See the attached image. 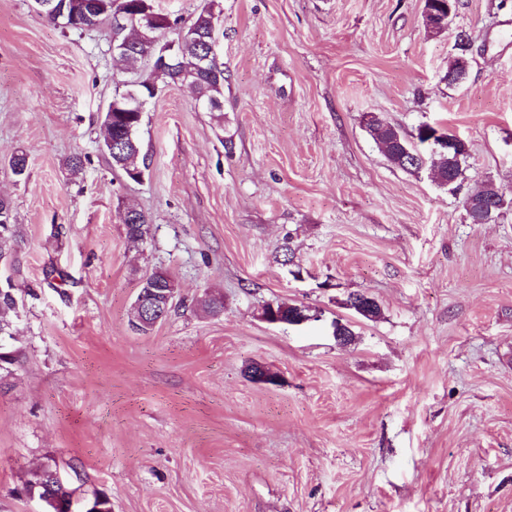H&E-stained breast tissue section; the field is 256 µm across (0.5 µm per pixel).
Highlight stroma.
I'll return each instance as SVG.
<instances>
[{
  "label": "stroma",
  "mask_w": 512,
  "mask_h": 512,
  "mask_svg": "<svg viewBox=\"0 0 512 512\" xmlns=\"http://www.w3.org/2000/svg\"><path fill=\"white\" fill-rule=\"evenodd\" d=\"M423 10L216 0L222 109L161 89L133 181L101 150L127 77L110 24L64 29L0 0V196L24 228L26 291L21 359L0 374V512H44L20 489L50 459L74 501L102 492L112 512H512V206L487 224L463 207L488 181L512 198V0H460L438 36ZM461 29L471 64L451 86ZM370 112L464 138L460 189L393 167ZM130 206L152 219L138 242ZM155 271L177 308L140 333ZM356 292L378 319L345 307ZM269 302L315 318L267 323Z\"/></svg>",
  "instance_id": "1"
}]
</instances>
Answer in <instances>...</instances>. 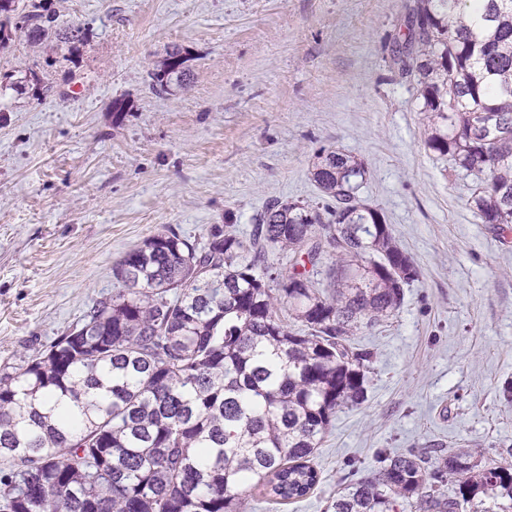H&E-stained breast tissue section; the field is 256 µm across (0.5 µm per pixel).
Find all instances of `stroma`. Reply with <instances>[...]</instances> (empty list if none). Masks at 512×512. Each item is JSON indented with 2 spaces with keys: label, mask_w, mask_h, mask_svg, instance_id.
<instances>
[{
  "label": "stroma",
  "mask_w": 512,
  "mask_h": 512,
  "mask_svg": "<svg viewBox=\"0 0 512 512\" xmlns=\"http://www.w3.org/2000/svg\"><path fill=\"white\" fill-rule=\"evenodd\" d=\"M407 0H51L88 38L64 55L18 37L0 84V367L45 350L116 286L113 265L162 226L249 236L267 203L315 200L314 153L366 162L381 209L421 275L357 337L374 353L367 400L337 413L314 455L321 481L279 512H327L348 465L374 452L512 445V226L482 223L474 177L425 146L414 82L394 55ZM181 48L187 87L149 71Z\"/></svg>",
  "instance_id": "1"
}]
</instances>
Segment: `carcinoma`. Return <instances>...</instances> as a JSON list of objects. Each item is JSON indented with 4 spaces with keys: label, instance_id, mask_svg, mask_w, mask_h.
Instances as JSON below:
<instances>
[{
    "label": "carcinoma",
    "instance_id": "cac0c4a2",
    "mask_svg": "<svg viewBox=\"0 0 512 512\" xmlns=\"http://www.w3.org/2000/svg\"><path fill=\"white\" fill-rule=\"evenodd\" d=\"M412 0L422 22L402 71L417 85L425 146L480 180L484 224H512V0ZM49 0H0V49L19 33L71 51ZM178 49L149 72L190 80ZM365 161L321 149L322 207L276 201L250 236L205 242L165 227L112 267L118 287L45 351L0 369V512H247L311 494L337 413L366 401L374 354L352 338L401 307L415 260L358 190ZM332 259L329 283L317 279ZM492 491V505L475 502ZM329 512H512V463L478 453L380 455Z\"/></svg>",
    "mask_w": 512,
    "mask_h": 512
}]
</instances>
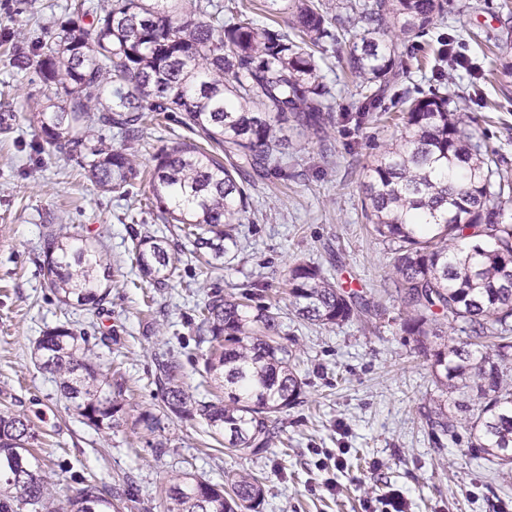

# TASK TO COMPLETE
Make an exact copy of the lines of the records from the line containing "mask_svg, mask_w, mask_h." through the final line, both ends included, but not of the pictures.

# EXERCISE RESPONSE
Segment: `carcinoma`. Return <instances>...</instances> as a JSON list of objects. Each item is JSON indented with 4 spaces with keys: label, instance_id, mask_svg, mask_w, mask_h.
Instances as JSON below:
<instances>
[{
    "label": "carcinoma",
    "instance_id": "cac0c4a2",
    "mask_svg": "<svg viewBox=\"0 0 512 512\" xmlns=\"http://www.w3.org/2000/svg\"><path fill=\"white\" fill-rule=\"evenodd\" d=\"M412 0L422 22L402 71L417 85L425 146L480 180L484 224H512V0ZM49 0H0V49L19 33L71 51ZM178 49L149 72L190 80ZM365 161L321 149L322 207L276 201L250 236L205 242L165 227L112 267L118 287L45 351L0 369V512H247L311 494L337 413L366 401L374 354L352 338L401 307L415 260L358 190ZM332 259L329 283L317 279ZM492 491V505L475 502ZM329 512H512V463L478 453L380 455Z\"/></svg>",
    "mask_w": 512,
    "mask_h": 512
}]
</instances>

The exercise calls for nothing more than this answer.